*** Begin section ***

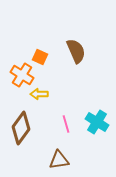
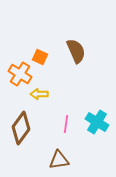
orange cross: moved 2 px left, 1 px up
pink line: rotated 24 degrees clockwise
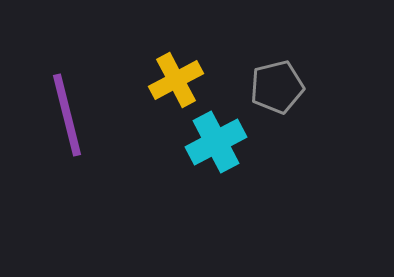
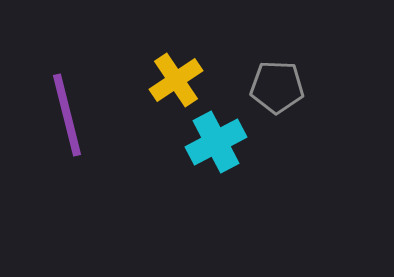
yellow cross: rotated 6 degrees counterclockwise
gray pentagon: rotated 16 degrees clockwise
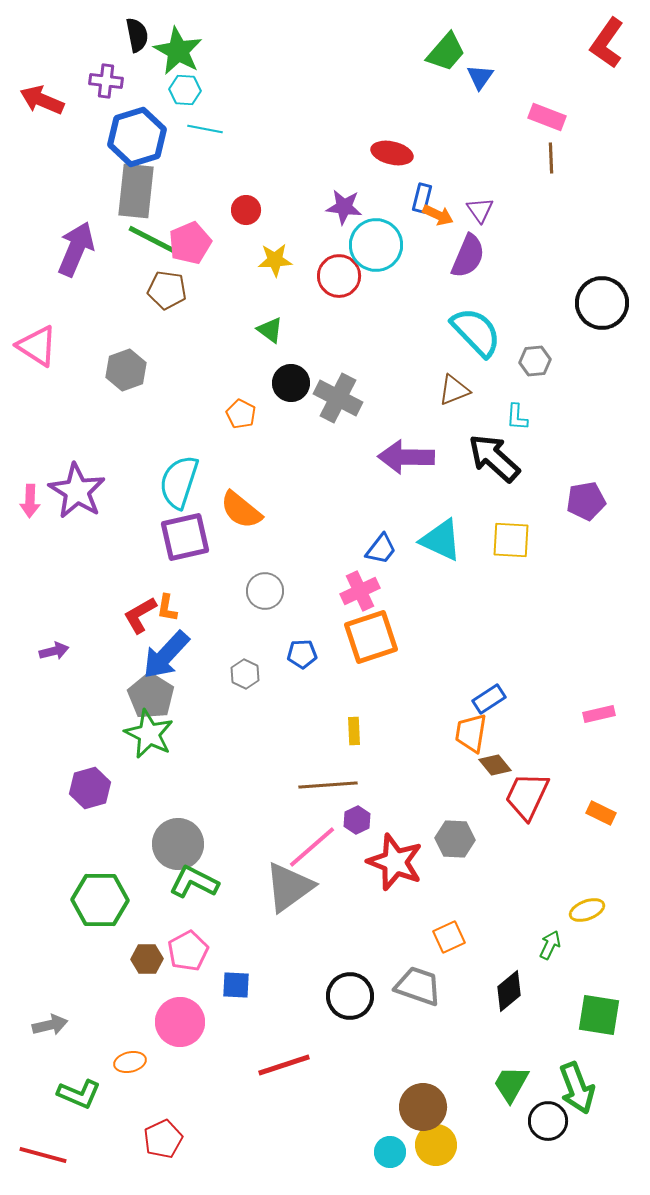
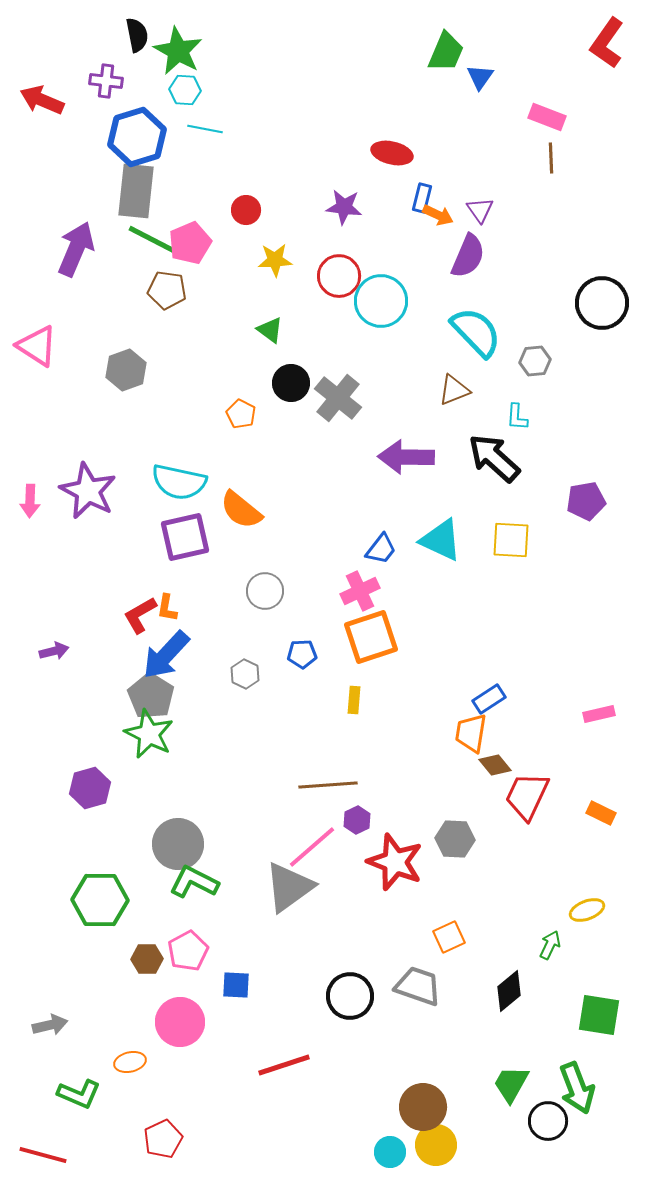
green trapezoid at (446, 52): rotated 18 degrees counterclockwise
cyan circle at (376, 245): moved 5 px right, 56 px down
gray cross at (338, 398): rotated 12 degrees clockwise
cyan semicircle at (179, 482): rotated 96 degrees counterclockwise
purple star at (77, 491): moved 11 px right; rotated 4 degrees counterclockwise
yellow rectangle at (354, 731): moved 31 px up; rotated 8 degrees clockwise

*** End section ***

When a line in the data contains the string "cross", copy that line.

orange cross: moved 2 px left, 1 px up
yellow cross: rotated 6 degrees counterclockwise
gray cross at (338, 398): rotated 12 degrees clockwise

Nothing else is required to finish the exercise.